## REQUIRED ACTION
Exactly as written, return the entries below, minus any pictures.

## RECORDS FOR PROCESSING
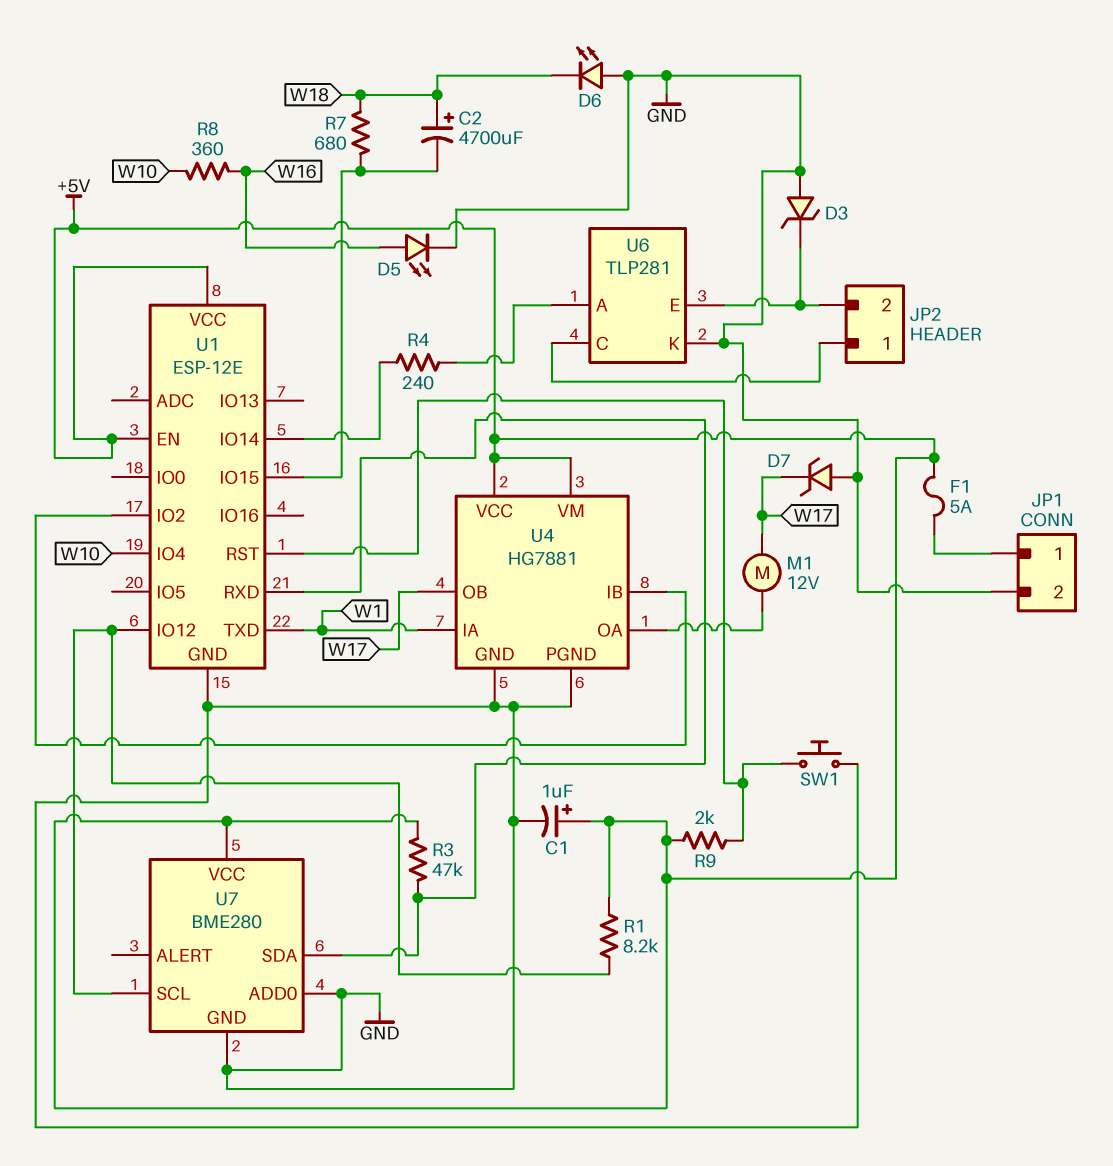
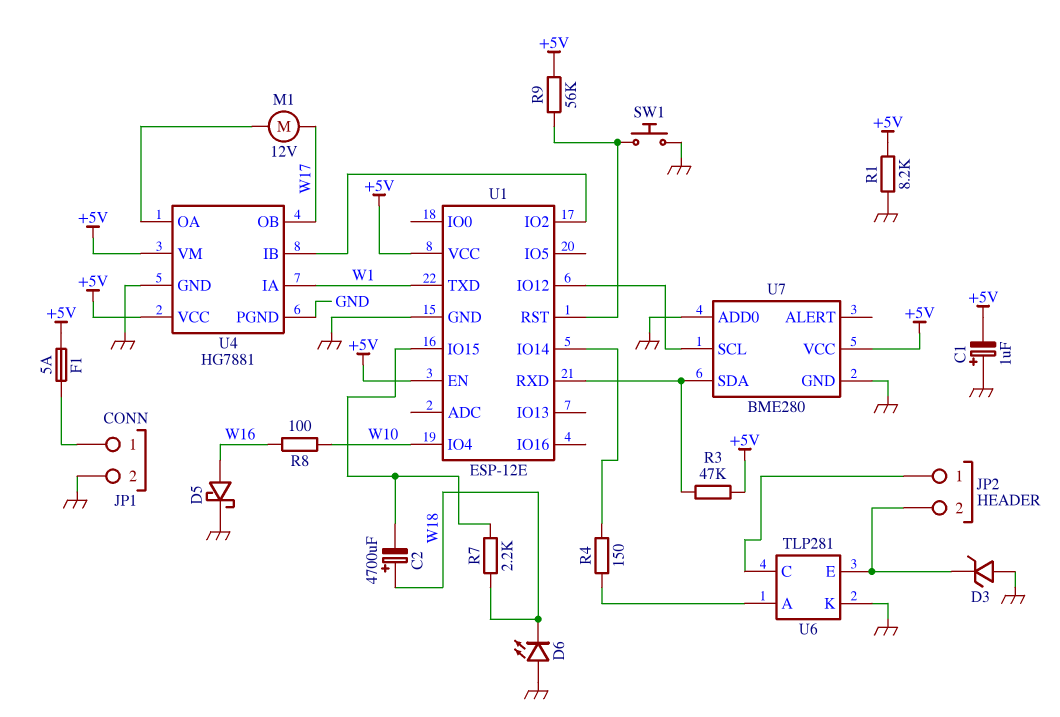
C1: 1uF (plus +5V, minus GND) -> 1uF (plus GND, minus +5V)
D5: LED (A W16, K GND) -> schottky (A W16, K GND)
D7: zener (A GND, K W17) -> none
R1: 8.2k (+5V, U1/IO12) -> 8.2k (+5V, GND)
R4: 240 (U1/IO14, U6/A) -> 150 (U1/IO14, U6/A)
R7: 680 (U1/IO15, W18) -> 2.2k (U1/IO15, W18)
R8: 360 (W10, W16) -> 100 (W10, W16)
R9: 2k (+5V, U1/RST) -> 56k (+5V, U1/RST)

## EXERCISE OUTPUT
C1: 1uF (plus +5V, minus GND) -> 1uF (plus GND, minus +5V)
D5: LED (A W16, K GND) -> schottky (A W16, K GND)
D7: zener (A GND, K W17) -> none
R1: 8.2k (+5V, U1/IO12) -> 8.2k (+5V, GND)
R4: 240 (U1/IO14, U6/A) -> 150 (U1/IO14, U6/A)
R7: 680 (U1/IO15, W18) -> 2.2k (U1/IO15, W18)
R8: 360 (W10, W16) -> 100 (W10, W16)
R9: 2k (+5V, U1/RST) -> 56k (+5V, U1/RST)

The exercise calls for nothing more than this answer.